Your assignment: From the first line to the last, repeat the records exactly and skip the pictures.

..............................

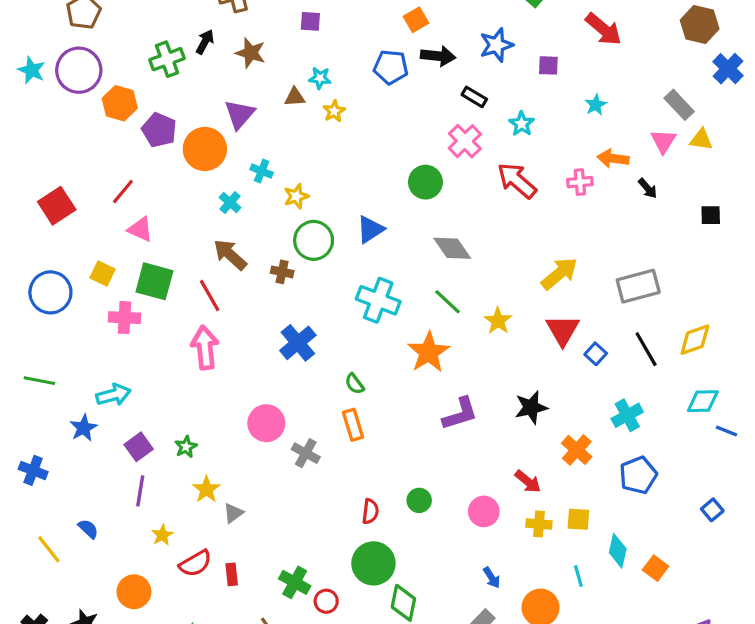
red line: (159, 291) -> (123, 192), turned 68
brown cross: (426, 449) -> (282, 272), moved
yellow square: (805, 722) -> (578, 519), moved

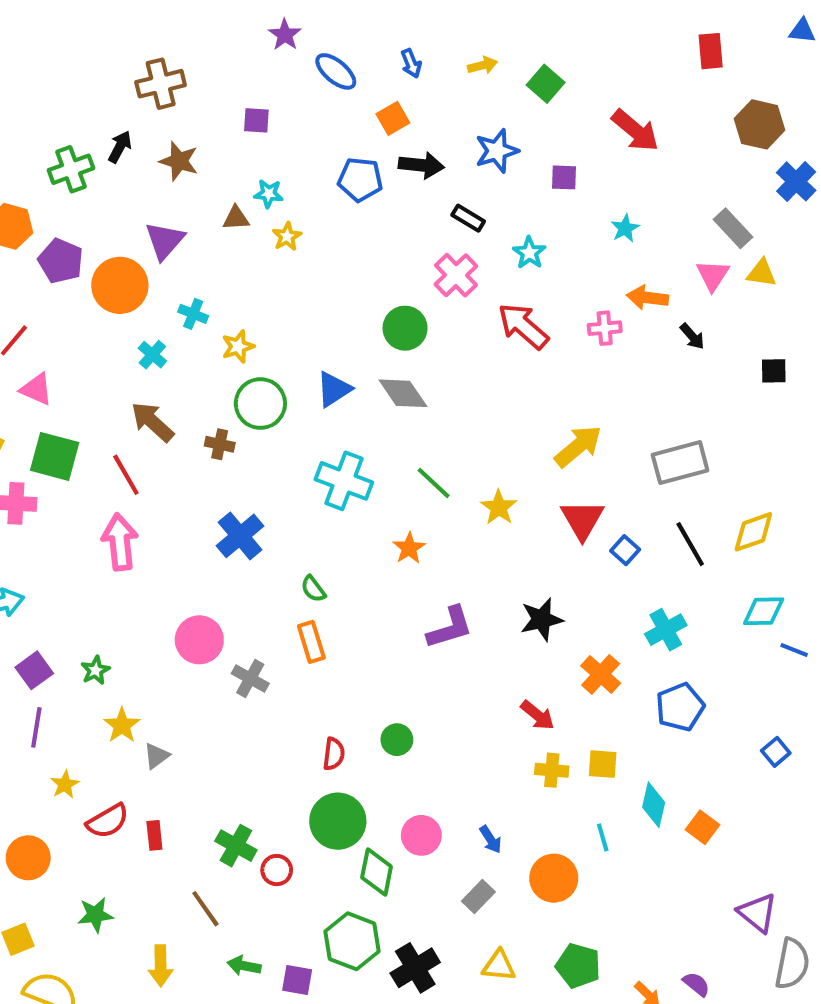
gray diamond: (452, 248) -> (403, 393), moved
orange star: (429, 352) -> (409, 548), size x0.6
pink circle: (484, 511) -> (421, 835), moved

..............................

Reply to the exercise:
red line: (159, 291) -> (123, 192), turned 68
brown cross: (426, 449) -> (282, 272), moved
yellow square: (805, 722) -> (578, 519), moved

gray diamond: (452, 248) -> (403, 393), moved
orange star: (429, 352) -> (409, 548), size x0.6
pink circle: (484, 511) -> (421, 835), moved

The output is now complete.